Exercise materials:
--
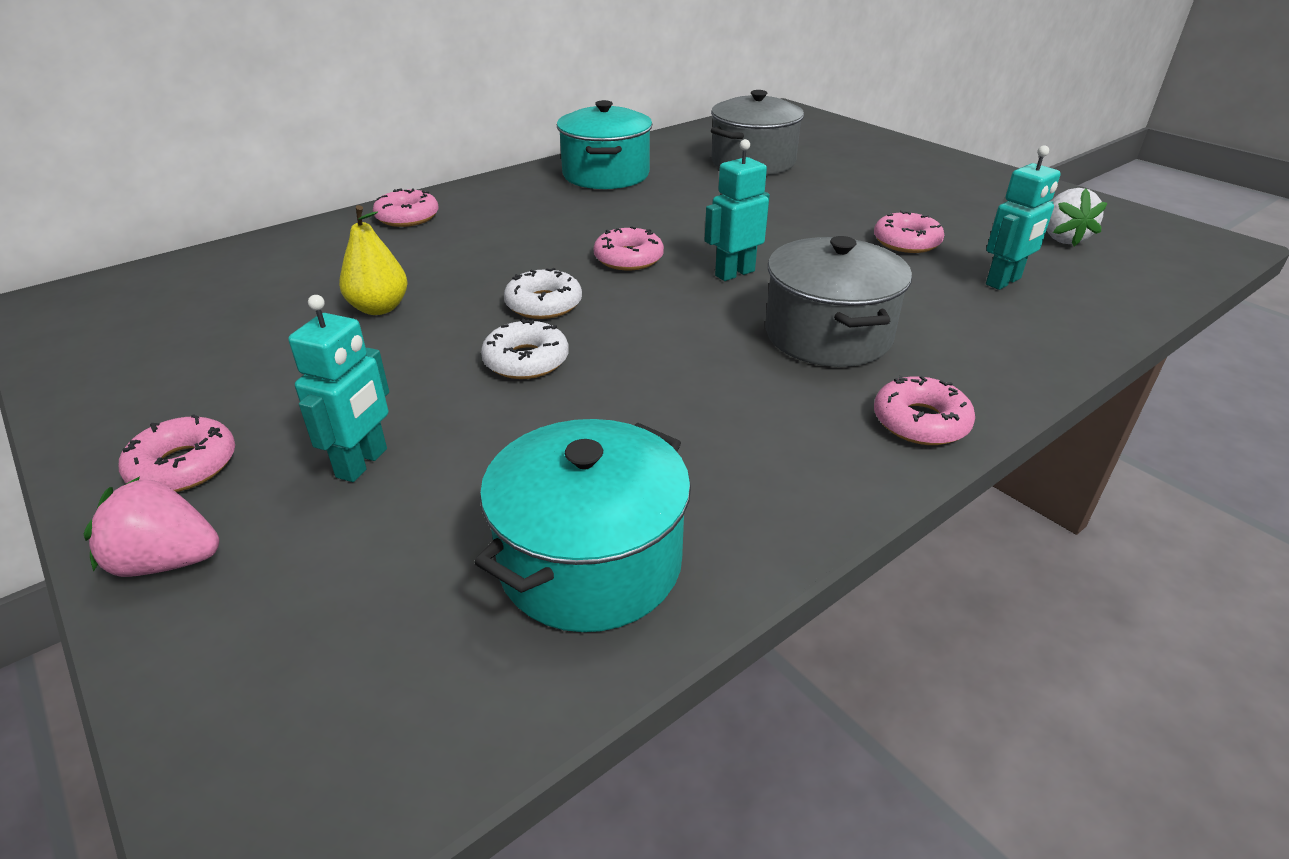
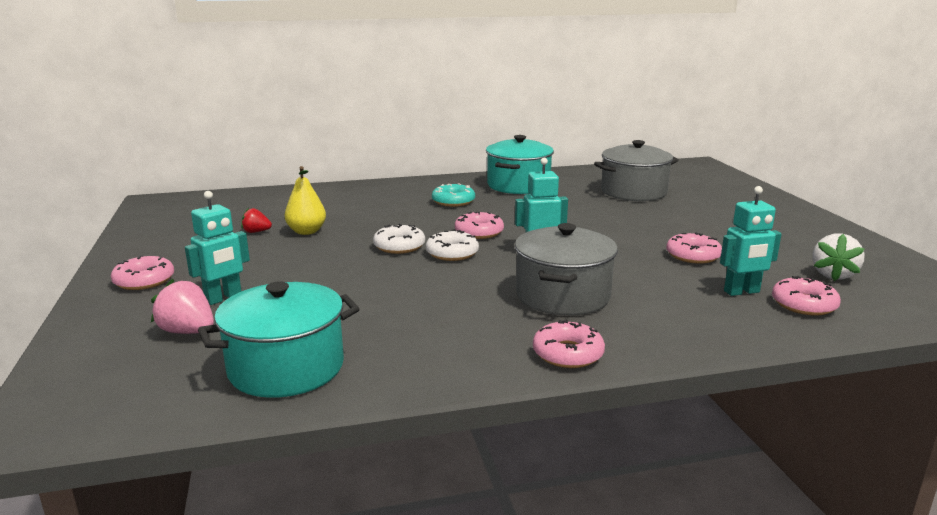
camera: 25 degrees right, 15 degrees down
(167, 561) = (100, 316): pink strawberry -> pink strawberry (188, 332)
(295, 325) = (256, 232): none -> red strawberry
(407, 217) = (370, 190): pink donut -> pink donut (804, 304)
(526, 360) = (357, 271): white donut -> white donut (452, 253)
(545, 215) = (453, 201): none -> turquoise donut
--
Work order: Transcribe the material above in full. No picture is to be copied.

Task answer:
camera: 25 degrees right, 15 degrees down
(167, 561) = (100, 316): pink strawberry -> pink strawberry (188, 332)
(295, 325) = (256, 232): none -> red strawberry
(407, 217) = (370, 190): pink donut -> pink donut (804, 304)
(526, 360) = (357, 271): white donut -> white donut (452, 253)
(545, 215) = (453, 201): none -> turquoise donut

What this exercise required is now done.